__PROBLEM TO WORK ON__: Print the data that follows word for word, leaving out any picture.

Before-and-after object lists
===

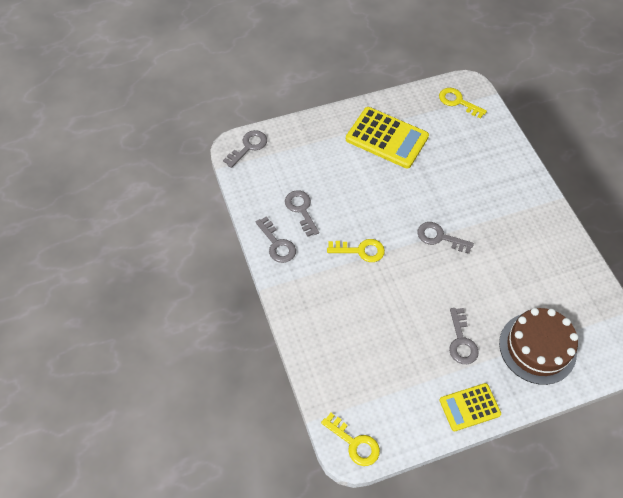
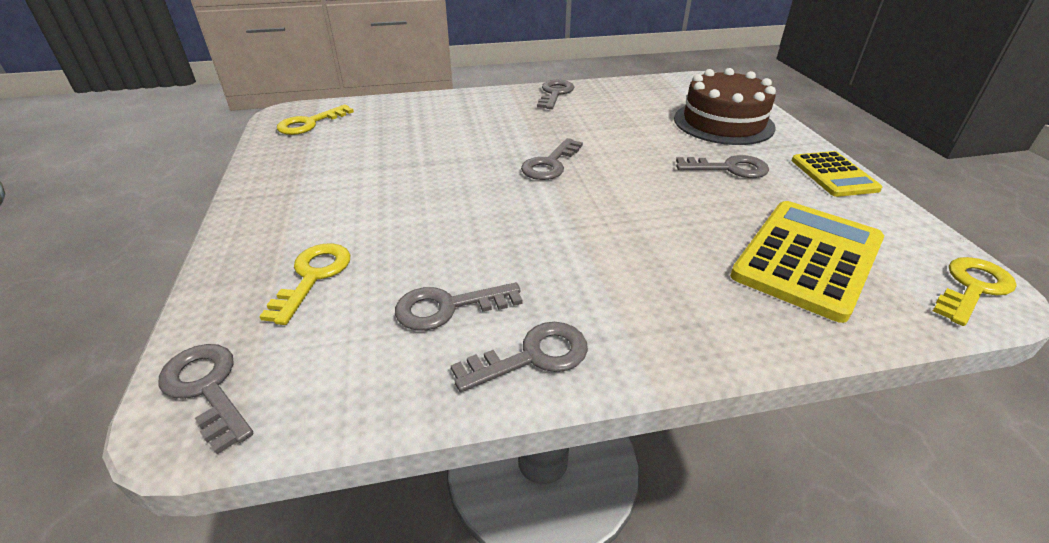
camera: 80 degrees left, 20 degrees down
(360, 250) = (565, 239): yellow key -> yellow key (313, 277)
(387, 138) = (332, 187): yellow calculator -> yellow calculator (807, 258)
(555, 231) = (555, 93): none -> grey key

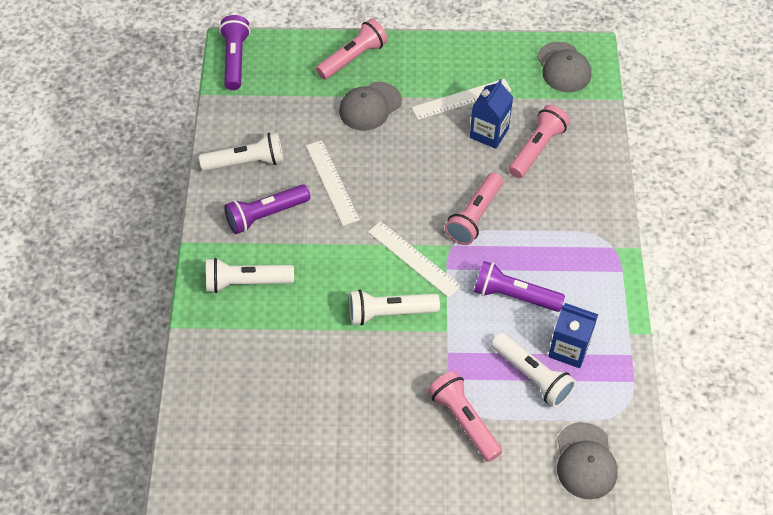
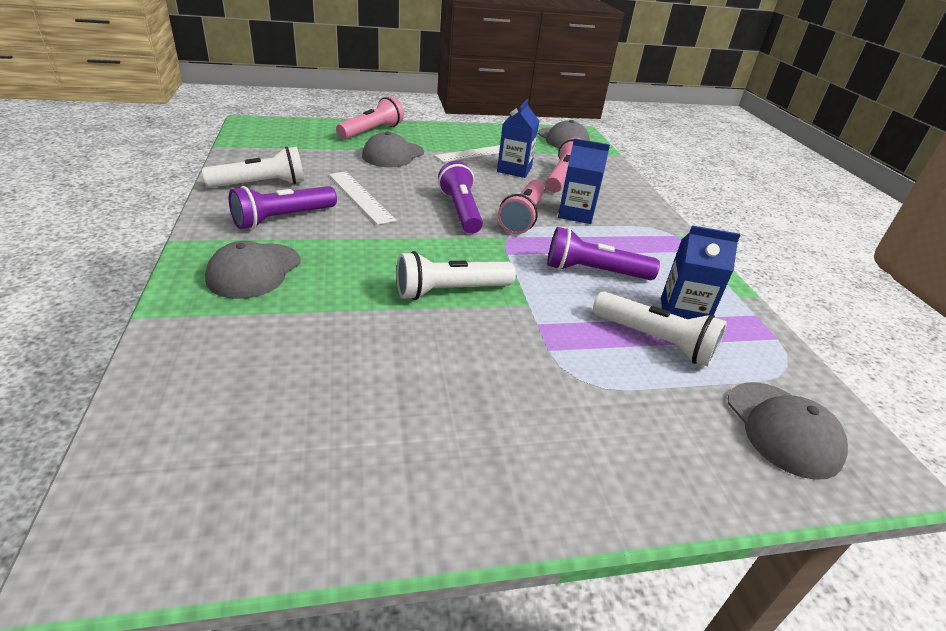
camera: 15 degrees left, 20 degrees down
(235, 59) = (253, 129): purple flashlight -> purple flashlight (460, 211)
(246, 282) = (254, 271): white flashlight -> grey cap
(414, 259) = (467, 247): white ruler -> none
(464, 421) = (590, 394): pink flashlight -> none
(527, 211) = (575, 214): none -> blue carton

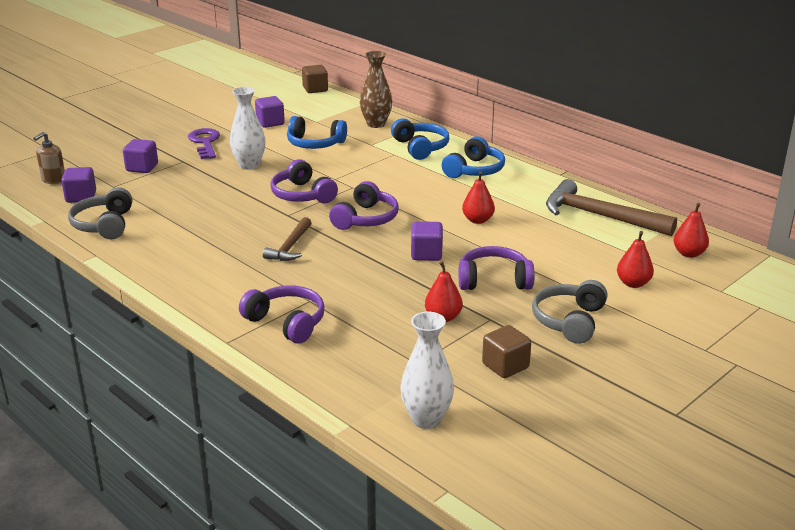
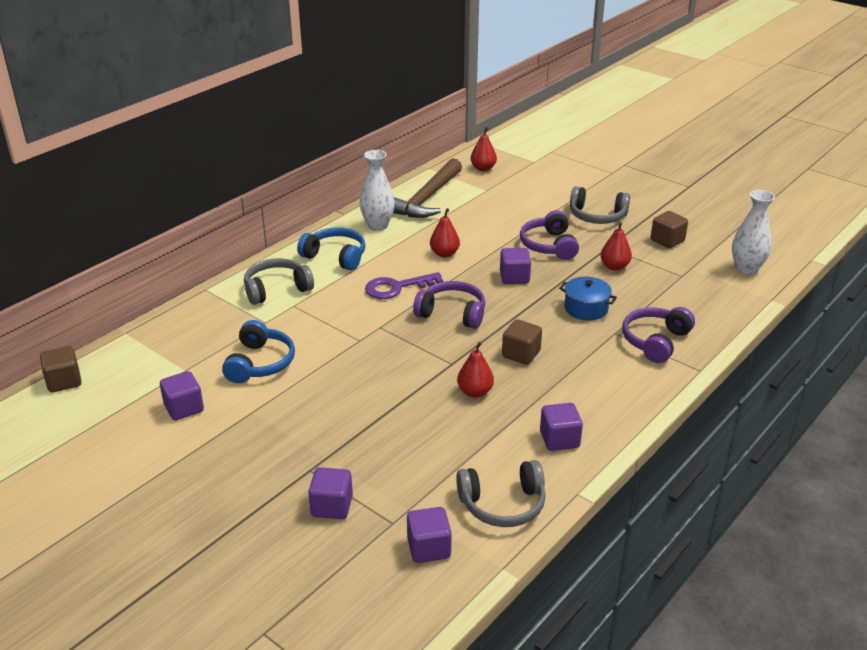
camera: 95 degrees left, 5 degrees up
(53, 180) = (376, 595): brown soap dispenser -> none
(163, 254) = (559, 439): none -> purple cube
(205, 142) = (247, 459): purple key -> purple key (396, 287)
(249, 165) = (323, 408): white vase -> white vase (378, 226)
(290, 247) = (521, 354): brown hammer -> brown cube
(302, 195) = (402, 358): purple headphones -> none
(358, 289) = (586, 308): none -> blue pot
(376, 124) = (203, 322): brown vase -> none
(420, 147) = (277, 289): blue headphones -> grey headphones
(633, 283) = (534, 191): red pear -> red pear (475, 392)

===

__YOUR SOLUTION__:
camera: 80 degrees left, 20 degrees down
(360, 250) = (565, 239): yellow key -> yellow key (313, 277)
(387, 138) = (332, 187): yellow calculator -> yellow calculator (807, 258)
(555, 231) = (555, 93): none -> grey key

camera: 15 degrees left, 20 degrees down
(235, 59) = (253, 129): purple flashlight -> purple flashlight (460, 211)
(246, 282) = (254, 271): white flashlight -> grey cap
(414, 259) = (467, 247): white ruler -> none
(464, 421) = (590, 394): pink flashlight -> none
(527, 211) = (575, 214): none -> blue carton

camera: 95 degrees left, 5 degrees up
(53, 180) = (376, 595): brown soap dispenser -> none
(163, 254) = (559, 439): none -> purple cube
(205, 142) = (247, 459): purple key -> purple key (396, 287)
(249, 165) = (323, 408): white vase -> white vase (378, 226)
(290, 247) = (521, 354): brown hammer -> brown cube
(302, 195) = (402, 358): purple headphones -> none
(358, 289) = (586, 308): none -> blue pot
(376, 124) = (203, 322): brown vase -> none
(420, 147) = (277, 289): blue headphones -> grey headphones
(633, 283) = (534, 191): red pear -> red pear (475, 392)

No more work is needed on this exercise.